AVAILABLE RECORDS:
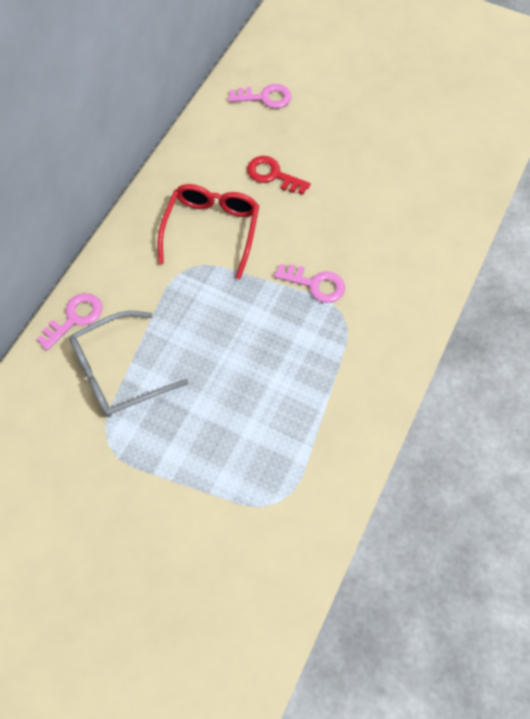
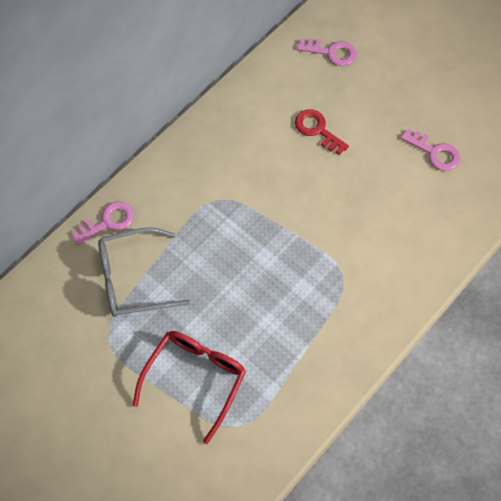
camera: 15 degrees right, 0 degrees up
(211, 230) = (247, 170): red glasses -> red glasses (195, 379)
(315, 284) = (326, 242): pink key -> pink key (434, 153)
* * *
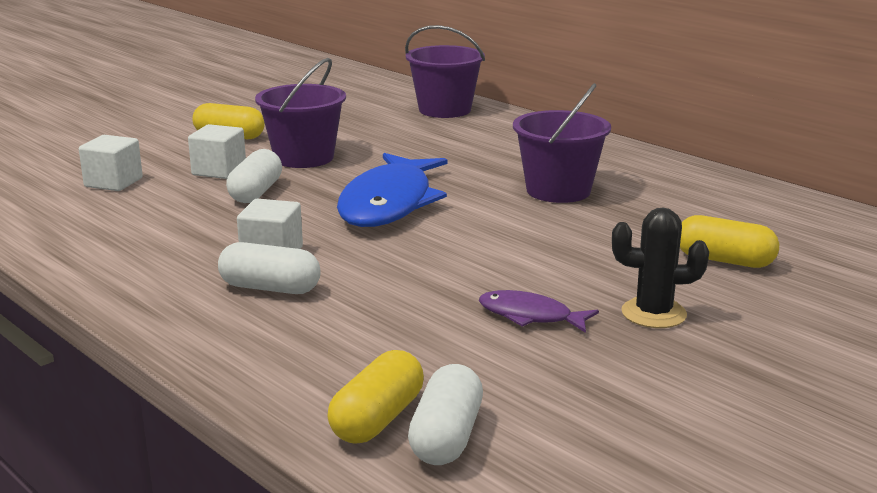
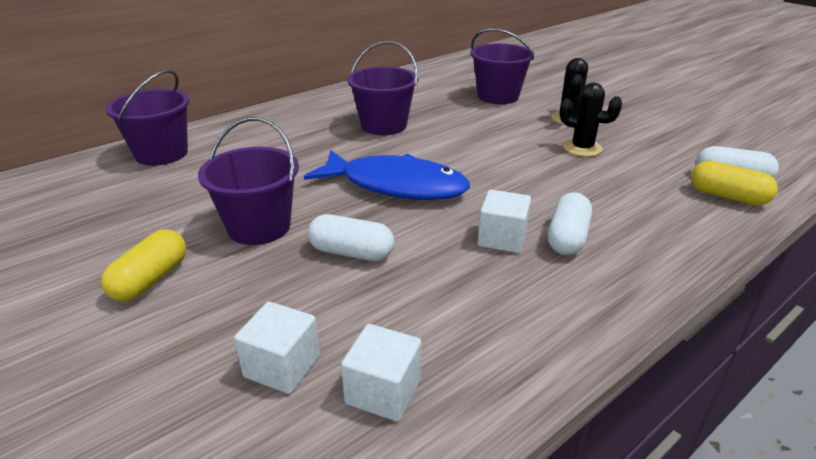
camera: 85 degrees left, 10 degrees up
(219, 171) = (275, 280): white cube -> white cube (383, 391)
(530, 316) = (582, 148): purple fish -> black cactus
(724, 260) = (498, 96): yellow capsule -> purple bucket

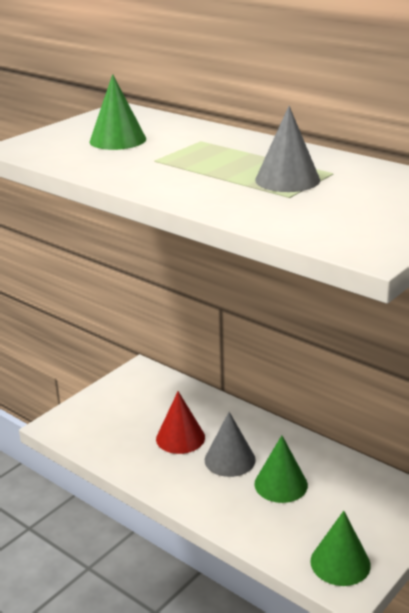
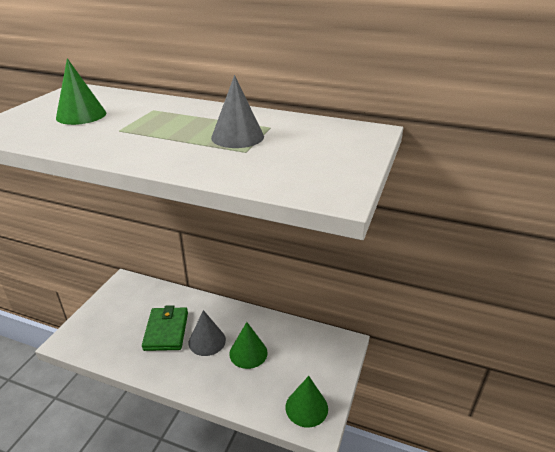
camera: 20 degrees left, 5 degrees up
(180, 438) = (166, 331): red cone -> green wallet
* * *
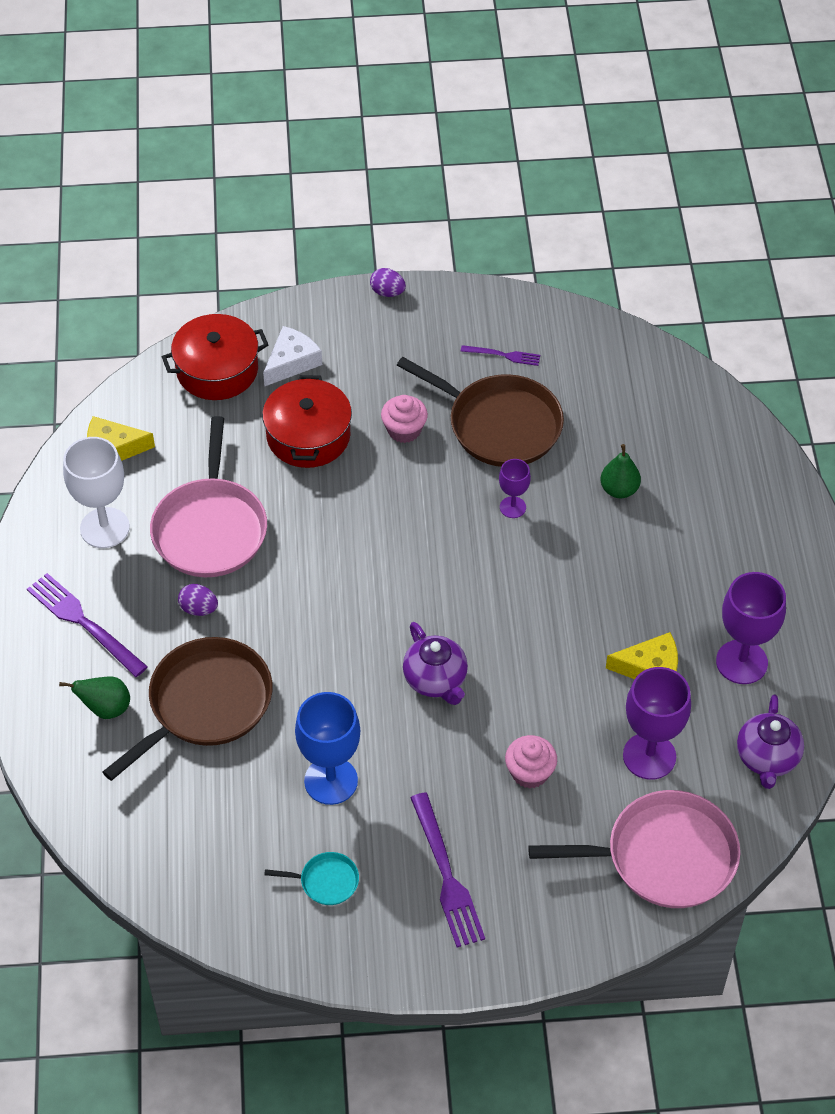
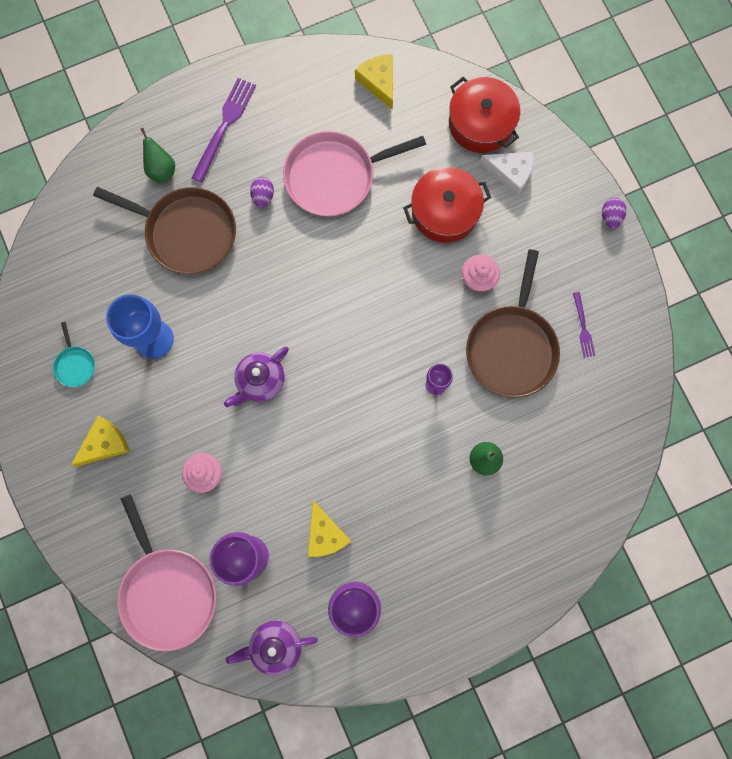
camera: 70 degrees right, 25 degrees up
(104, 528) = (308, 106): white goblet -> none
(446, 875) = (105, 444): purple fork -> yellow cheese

EXERCISE:
Could you set down, word for word, only the lines above from the line with "(211, 230) = (247, 170): red" to the line with "(315, 284) = (326, 242): pink", including both?

RESULT OF THE TASK:
(211, 230) = (247, 170): red glasses -> red glasses (195, 379)
(315, 284) = (326, 242): pink key -> pink key (434, 153)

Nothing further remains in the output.